━━ Information supplied ━━

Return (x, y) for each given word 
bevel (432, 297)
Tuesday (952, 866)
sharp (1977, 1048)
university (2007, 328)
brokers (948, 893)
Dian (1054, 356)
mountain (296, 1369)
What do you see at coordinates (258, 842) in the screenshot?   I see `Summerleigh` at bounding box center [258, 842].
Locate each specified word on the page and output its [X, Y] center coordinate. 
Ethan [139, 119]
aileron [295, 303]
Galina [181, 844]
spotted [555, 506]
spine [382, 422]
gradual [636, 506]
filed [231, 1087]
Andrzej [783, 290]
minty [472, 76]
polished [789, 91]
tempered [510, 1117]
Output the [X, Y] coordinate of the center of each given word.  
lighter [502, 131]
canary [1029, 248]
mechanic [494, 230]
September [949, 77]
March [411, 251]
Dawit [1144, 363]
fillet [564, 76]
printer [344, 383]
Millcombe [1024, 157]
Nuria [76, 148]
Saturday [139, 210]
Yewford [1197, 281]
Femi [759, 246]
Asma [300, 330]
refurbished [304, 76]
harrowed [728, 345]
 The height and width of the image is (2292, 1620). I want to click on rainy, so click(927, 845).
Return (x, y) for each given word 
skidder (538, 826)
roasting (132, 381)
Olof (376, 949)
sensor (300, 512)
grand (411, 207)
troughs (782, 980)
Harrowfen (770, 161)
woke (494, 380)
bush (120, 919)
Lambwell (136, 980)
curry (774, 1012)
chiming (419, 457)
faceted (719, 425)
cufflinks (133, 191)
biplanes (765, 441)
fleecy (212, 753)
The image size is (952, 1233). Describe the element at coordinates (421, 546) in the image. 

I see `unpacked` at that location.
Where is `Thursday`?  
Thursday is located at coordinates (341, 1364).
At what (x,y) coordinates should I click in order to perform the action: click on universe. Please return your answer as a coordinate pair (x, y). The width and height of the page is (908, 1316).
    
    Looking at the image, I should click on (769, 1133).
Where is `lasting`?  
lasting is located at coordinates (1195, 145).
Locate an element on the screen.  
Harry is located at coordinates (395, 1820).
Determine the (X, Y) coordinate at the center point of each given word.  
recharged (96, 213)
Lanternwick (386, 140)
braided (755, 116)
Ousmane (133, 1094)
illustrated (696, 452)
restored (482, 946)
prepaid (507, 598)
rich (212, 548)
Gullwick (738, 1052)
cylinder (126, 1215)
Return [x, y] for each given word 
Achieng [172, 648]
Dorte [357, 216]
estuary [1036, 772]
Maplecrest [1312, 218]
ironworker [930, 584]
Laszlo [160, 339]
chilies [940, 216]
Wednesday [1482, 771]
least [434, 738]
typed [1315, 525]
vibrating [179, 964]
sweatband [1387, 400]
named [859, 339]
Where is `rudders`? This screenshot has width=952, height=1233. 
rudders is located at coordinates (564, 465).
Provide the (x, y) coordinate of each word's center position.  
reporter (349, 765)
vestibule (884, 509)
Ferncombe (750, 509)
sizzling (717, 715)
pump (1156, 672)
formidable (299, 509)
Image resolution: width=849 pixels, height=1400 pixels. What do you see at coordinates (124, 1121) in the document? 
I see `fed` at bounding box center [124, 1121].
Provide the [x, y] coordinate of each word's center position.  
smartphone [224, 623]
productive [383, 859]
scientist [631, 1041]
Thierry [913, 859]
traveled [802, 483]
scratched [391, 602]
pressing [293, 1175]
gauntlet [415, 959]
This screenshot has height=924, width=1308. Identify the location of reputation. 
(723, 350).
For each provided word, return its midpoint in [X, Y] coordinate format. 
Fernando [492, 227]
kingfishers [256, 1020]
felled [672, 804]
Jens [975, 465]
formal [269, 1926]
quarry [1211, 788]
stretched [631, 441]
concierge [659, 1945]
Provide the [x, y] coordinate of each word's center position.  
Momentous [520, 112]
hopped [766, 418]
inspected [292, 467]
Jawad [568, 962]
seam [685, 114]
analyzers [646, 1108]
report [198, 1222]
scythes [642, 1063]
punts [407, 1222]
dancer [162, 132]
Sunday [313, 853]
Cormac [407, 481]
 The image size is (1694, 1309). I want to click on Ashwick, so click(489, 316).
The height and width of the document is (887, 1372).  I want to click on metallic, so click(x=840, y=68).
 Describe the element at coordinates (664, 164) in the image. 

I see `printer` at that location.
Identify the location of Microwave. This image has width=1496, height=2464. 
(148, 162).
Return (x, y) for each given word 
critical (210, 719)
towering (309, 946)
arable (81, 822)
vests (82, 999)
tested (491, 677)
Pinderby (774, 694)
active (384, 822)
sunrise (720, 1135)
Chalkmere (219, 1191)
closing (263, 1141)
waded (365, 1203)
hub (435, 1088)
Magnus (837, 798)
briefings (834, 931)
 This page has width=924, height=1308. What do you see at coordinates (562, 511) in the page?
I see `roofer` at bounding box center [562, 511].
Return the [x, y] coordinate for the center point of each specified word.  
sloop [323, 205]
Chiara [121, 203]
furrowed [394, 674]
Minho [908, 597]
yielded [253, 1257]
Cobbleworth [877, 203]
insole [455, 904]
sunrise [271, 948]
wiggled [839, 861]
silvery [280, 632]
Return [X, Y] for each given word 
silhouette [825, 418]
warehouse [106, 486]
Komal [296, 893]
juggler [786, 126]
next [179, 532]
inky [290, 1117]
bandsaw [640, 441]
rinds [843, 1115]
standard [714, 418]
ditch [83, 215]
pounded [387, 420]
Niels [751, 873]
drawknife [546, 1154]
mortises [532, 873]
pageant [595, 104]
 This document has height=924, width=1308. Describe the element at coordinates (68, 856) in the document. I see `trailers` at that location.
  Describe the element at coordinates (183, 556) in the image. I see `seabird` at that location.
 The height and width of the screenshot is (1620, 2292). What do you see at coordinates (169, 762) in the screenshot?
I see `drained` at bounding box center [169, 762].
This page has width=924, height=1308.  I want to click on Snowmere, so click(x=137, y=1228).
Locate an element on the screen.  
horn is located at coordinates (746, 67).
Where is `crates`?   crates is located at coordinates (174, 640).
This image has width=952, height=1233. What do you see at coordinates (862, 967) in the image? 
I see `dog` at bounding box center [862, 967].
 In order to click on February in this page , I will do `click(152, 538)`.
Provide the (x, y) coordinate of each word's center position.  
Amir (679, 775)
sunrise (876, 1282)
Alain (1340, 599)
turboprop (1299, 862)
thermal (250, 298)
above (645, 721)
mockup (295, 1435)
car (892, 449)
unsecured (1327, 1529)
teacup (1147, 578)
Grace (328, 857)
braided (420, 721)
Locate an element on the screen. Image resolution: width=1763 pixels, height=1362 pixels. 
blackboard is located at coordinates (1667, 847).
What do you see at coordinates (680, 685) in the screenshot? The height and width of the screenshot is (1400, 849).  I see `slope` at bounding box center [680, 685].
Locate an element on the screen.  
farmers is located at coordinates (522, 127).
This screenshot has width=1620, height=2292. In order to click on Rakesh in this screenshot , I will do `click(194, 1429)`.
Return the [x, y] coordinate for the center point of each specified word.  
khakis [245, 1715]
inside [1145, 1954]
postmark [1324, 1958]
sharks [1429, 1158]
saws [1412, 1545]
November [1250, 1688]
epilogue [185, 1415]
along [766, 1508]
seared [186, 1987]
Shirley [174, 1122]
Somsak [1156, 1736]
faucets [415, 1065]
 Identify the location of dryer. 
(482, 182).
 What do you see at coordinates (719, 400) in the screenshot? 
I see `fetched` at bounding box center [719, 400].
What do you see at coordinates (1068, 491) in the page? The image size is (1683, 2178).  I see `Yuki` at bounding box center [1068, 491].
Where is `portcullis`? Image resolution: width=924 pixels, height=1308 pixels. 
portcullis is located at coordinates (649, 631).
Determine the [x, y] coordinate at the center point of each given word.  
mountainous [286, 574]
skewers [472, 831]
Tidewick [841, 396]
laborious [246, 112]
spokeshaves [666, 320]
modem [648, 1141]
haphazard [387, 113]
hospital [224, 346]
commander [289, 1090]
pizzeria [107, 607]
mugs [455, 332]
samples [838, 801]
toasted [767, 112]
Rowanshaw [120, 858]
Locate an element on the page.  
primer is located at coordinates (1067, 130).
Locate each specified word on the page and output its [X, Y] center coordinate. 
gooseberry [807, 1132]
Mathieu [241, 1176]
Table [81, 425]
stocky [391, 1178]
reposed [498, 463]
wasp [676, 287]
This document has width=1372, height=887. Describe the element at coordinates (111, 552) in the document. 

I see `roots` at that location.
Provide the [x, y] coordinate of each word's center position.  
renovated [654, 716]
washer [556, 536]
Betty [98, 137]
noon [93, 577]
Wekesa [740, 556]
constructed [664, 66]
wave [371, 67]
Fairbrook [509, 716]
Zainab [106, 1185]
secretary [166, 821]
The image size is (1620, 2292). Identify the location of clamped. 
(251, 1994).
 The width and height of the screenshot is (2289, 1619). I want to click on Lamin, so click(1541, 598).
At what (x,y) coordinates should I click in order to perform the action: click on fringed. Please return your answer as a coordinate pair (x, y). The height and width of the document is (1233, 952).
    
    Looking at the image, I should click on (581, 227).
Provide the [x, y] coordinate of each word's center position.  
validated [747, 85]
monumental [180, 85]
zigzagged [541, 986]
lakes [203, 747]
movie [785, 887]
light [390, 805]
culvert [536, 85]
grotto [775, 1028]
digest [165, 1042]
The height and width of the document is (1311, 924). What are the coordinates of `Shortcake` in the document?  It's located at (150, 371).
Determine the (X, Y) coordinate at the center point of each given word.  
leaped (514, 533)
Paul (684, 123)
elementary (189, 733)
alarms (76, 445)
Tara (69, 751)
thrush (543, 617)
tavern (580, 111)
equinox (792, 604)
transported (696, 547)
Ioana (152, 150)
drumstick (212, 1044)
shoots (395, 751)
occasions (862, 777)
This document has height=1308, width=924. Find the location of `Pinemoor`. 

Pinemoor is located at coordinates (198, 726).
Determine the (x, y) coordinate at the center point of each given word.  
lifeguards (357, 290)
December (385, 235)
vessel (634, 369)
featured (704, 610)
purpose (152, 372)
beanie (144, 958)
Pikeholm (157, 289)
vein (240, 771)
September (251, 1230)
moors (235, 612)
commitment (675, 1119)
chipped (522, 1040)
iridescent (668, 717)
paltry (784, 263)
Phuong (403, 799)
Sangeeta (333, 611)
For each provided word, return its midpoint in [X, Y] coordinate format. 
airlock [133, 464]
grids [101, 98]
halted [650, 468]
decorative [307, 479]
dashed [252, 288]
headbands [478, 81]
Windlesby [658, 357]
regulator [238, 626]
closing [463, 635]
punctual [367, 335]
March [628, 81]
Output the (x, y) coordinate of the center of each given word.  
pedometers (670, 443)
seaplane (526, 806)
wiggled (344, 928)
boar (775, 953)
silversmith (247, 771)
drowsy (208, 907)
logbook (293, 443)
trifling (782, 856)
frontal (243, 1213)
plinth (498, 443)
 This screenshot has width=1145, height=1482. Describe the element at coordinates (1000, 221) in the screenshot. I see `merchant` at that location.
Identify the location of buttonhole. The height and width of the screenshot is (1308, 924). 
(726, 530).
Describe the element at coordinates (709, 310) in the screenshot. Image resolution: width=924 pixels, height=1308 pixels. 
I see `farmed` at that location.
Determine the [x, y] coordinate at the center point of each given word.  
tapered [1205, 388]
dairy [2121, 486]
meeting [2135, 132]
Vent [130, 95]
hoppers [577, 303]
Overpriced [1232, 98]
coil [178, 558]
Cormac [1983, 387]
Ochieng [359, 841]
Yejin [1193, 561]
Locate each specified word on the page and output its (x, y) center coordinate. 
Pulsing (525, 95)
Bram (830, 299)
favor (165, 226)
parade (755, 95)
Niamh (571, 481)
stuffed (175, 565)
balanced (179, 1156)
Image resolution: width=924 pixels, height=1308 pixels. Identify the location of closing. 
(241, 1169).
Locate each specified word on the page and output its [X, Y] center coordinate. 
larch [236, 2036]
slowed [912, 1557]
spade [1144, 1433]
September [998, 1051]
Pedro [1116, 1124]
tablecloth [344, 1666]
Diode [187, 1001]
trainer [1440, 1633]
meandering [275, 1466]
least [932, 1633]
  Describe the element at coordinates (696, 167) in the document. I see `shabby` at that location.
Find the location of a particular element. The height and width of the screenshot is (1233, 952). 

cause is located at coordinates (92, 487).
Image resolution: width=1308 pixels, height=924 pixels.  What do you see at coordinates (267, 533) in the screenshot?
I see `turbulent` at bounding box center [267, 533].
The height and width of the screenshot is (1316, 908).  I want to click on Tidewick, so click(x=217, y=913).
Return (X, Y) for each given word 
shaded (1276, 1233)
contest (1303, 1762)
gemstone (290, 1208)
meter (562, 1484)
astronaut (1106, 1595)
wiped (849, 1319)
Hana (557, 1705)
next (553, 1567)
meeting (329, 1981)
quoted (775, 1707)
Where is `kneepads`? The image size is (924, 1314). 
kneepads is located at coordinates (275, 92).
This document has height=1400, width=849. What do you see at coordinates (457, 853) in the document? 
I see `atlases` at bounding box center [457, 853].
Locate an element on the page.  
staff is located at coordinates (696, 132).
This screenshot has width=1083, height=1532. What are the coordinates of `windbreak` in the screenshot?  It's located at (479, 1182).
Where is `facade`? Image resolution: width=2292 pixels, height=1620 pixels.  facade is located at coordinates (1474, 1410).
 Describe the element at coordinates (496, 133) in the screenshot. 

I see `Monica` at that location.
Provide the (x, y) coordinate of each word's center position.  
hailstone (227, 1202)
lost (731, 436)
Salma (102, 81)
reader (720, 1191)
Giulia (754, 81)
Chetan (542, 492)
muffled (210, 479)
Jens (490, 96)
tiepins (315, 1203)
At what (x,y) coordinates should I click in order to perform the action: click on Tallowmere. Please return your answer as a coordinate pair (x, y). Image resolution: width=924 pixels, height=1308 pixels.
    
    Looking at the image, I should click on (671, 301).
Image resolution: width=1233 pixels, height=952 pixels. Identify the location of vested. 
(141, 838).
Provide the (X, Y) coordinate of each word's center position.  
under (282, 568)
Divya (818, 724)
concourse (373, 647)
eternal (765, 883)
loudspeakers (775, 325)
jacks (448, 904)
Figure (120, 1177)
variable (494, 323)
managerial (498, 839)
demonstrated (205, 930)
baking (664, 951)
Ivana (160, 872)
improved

━━━

*What is required*: Switch "word" to "term" and write out the lines from the start of the material up to and including the line with "tempered [510, 1117]", leaving everything else unchanged.

*Response to the task*:
Return (x, y) for each given term 
bevel (432, 297)
Tuesday (952, 866)
sharp (1977, 1048)
university (2007, 328)
brokers (948, 893)
Dian (1054, 356)
mountain (296, 1369)
What do you see at coordinates (258, 842) in the screenshot?   I see `Summerleigh` at bounding box center [258, 842].
Locate each specified term on the page and output its [X, Y] center coordinate. 
Ethan [139, 119]
aileron [295, 303]
Galina [181, 844]
spotted [555, 506]
spine [382, 422]
gradual [636, 506]
filed [231, 1087]
Andrzej [783, 290]
minty [472, 76]
polished [789, 91]
tempered [510, 1117]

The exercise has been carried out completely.